[Listed entries]
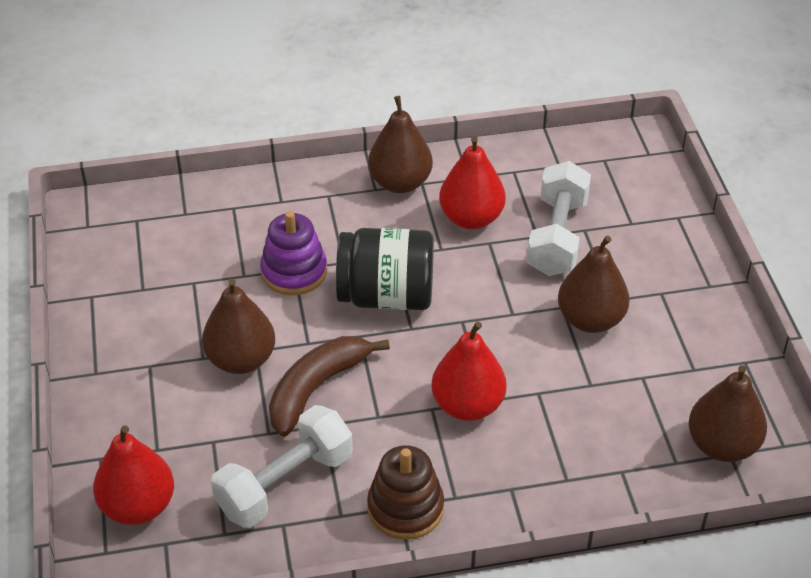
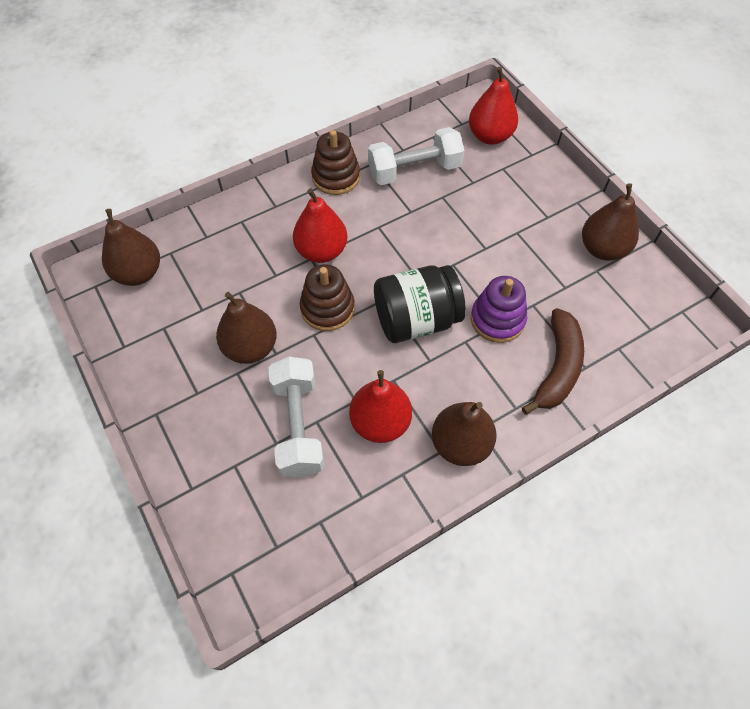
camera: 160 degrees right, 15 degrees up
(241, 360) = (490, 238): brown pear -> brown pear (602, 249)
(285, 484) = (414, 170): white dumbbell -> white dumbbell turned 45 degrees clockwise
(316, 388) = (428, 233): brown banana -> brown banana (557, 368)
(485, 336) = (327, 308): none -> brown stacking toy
[/Listed entries]
[Listed entries]
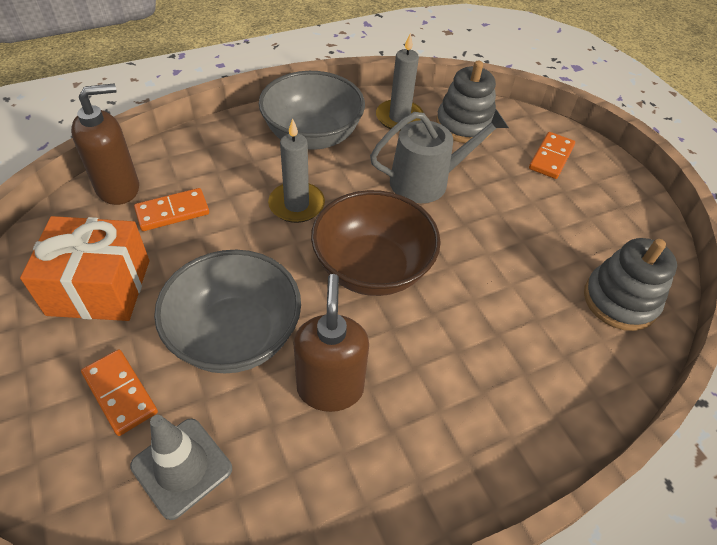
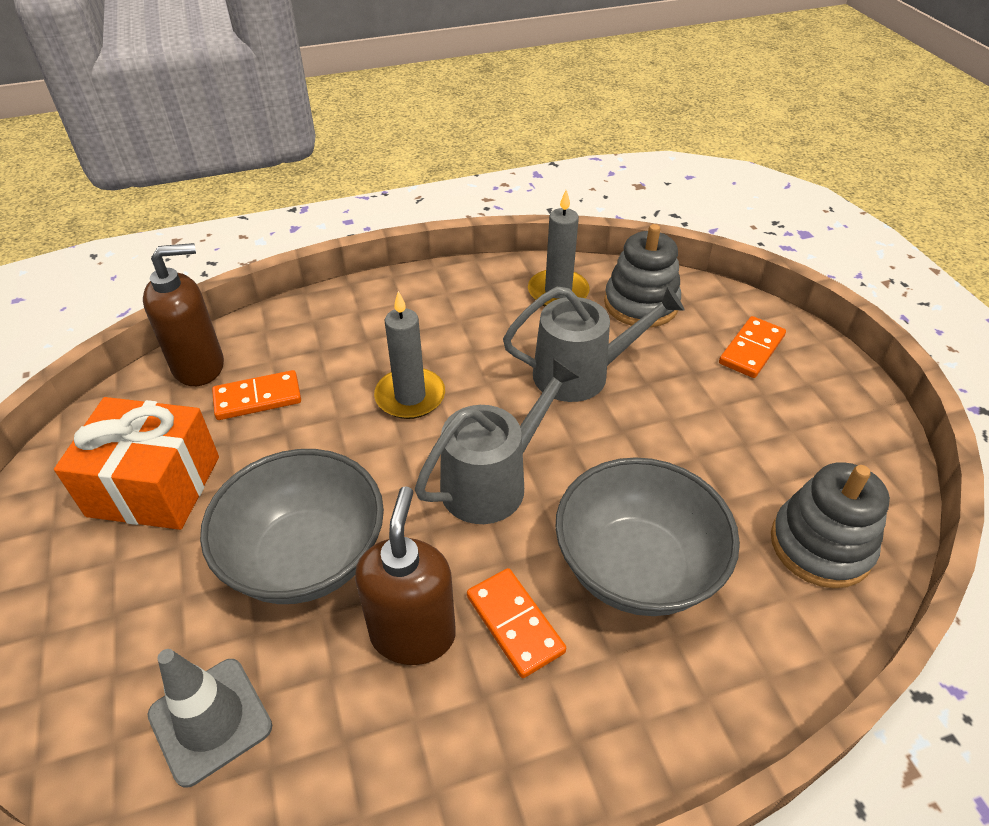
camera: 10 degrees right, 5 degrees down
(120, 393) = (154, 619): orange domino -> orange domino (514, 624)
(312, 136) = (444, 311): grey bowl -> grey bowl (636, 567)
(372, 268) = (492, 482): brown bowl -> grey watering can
[/Listed entries]
[Listed entries]
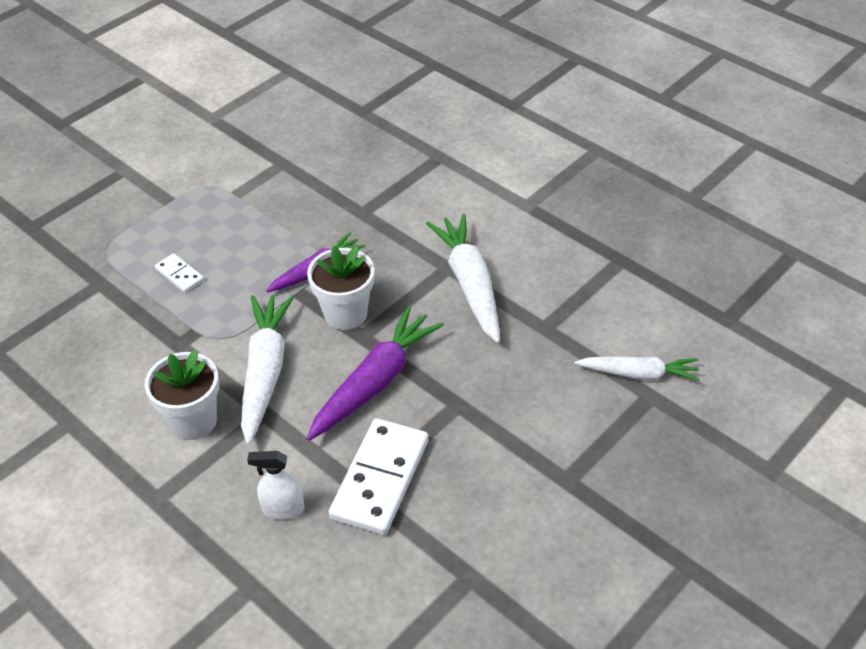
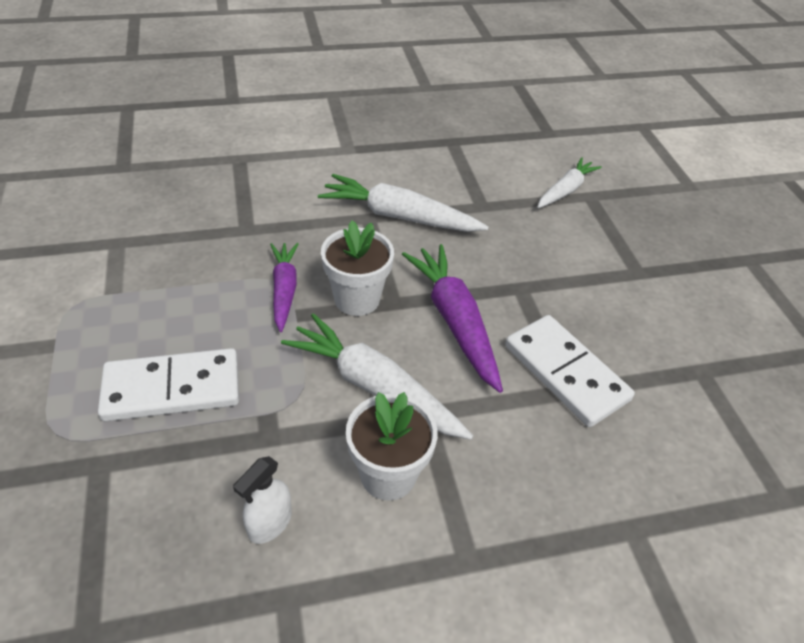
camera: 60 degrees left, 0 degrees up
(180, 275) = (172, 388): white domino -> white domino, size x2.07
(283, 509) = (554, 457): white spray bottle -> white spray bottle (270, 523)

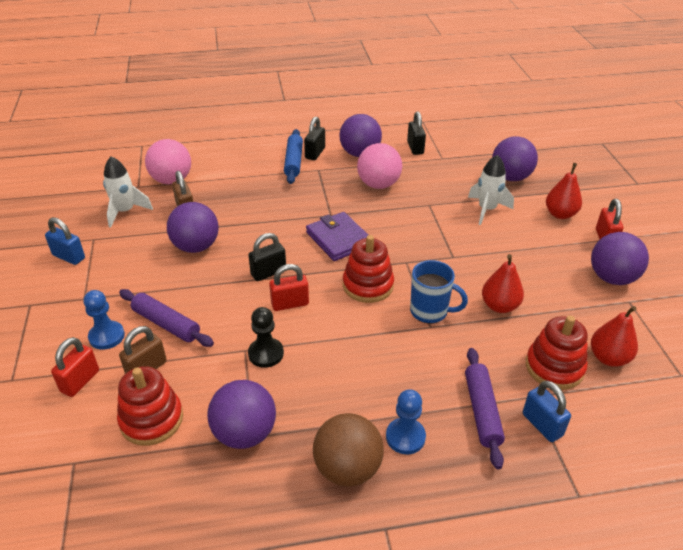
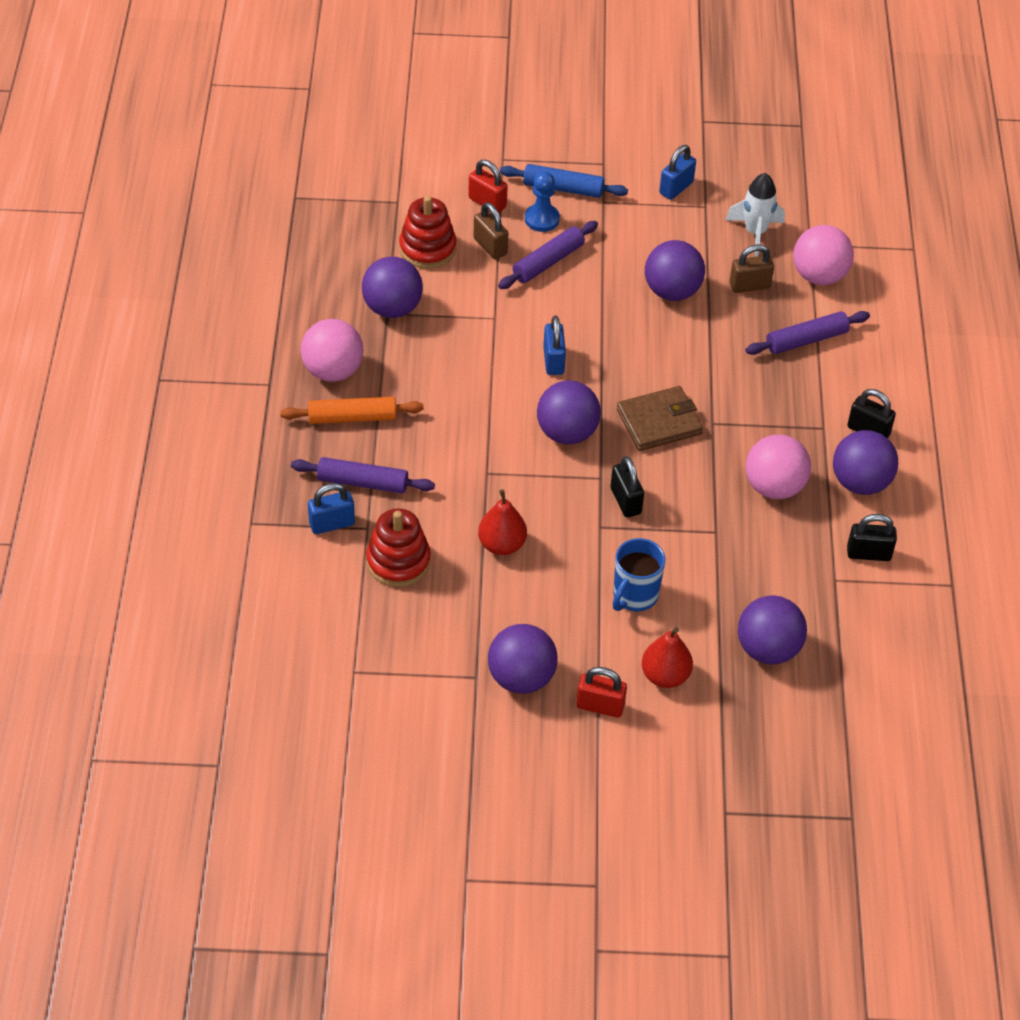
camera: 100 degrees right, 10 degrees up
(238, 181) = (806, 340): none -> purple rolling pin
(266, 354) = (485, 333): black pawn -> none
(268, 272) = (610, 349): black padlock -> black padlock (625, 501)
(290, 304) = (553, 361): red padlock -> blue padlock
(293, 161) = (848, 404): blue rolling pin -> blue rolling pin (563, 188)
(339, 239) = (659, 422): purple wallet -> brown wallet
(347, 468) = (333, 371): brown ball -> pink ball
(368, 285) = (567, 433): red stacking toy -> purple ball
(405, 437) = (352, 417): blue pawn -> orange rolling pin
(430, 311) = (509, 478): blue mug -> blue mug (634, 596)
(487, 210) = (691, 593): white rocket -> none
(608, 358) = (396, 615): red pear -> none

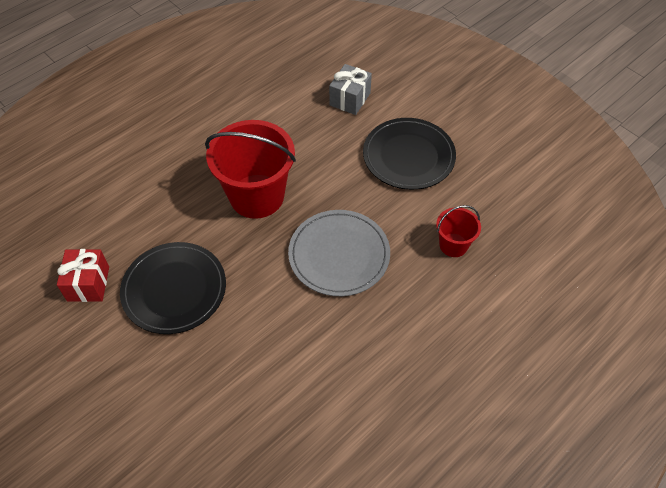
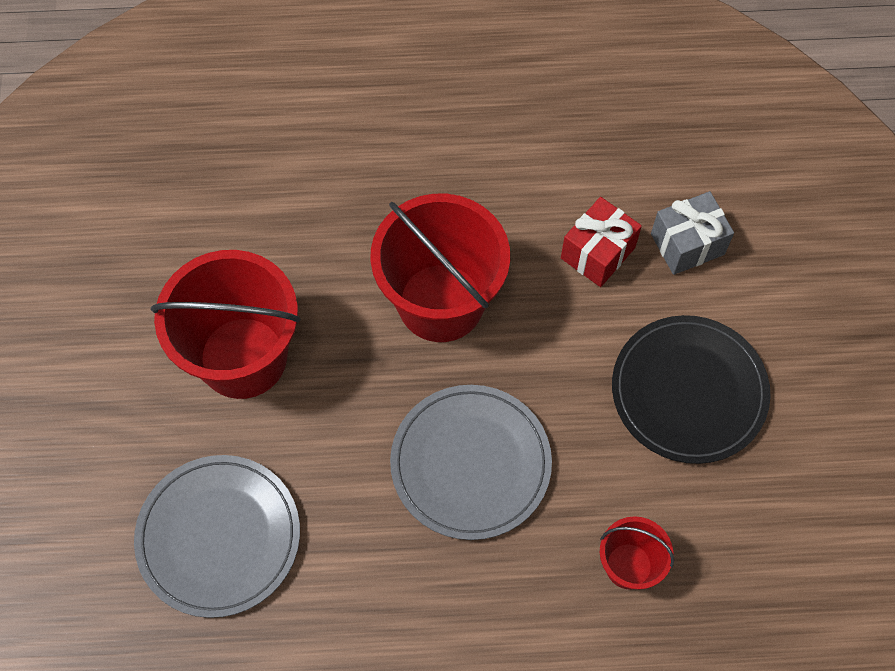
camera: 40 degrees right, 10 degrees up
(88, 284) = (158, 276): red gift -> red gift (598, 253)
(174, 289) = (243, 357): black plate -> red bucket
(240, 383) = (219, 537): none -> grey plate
[/Listed entries]
Exercise prompt: Taking the listing line by line, count those with the word "rolling" and report that number only.

Written solution: 3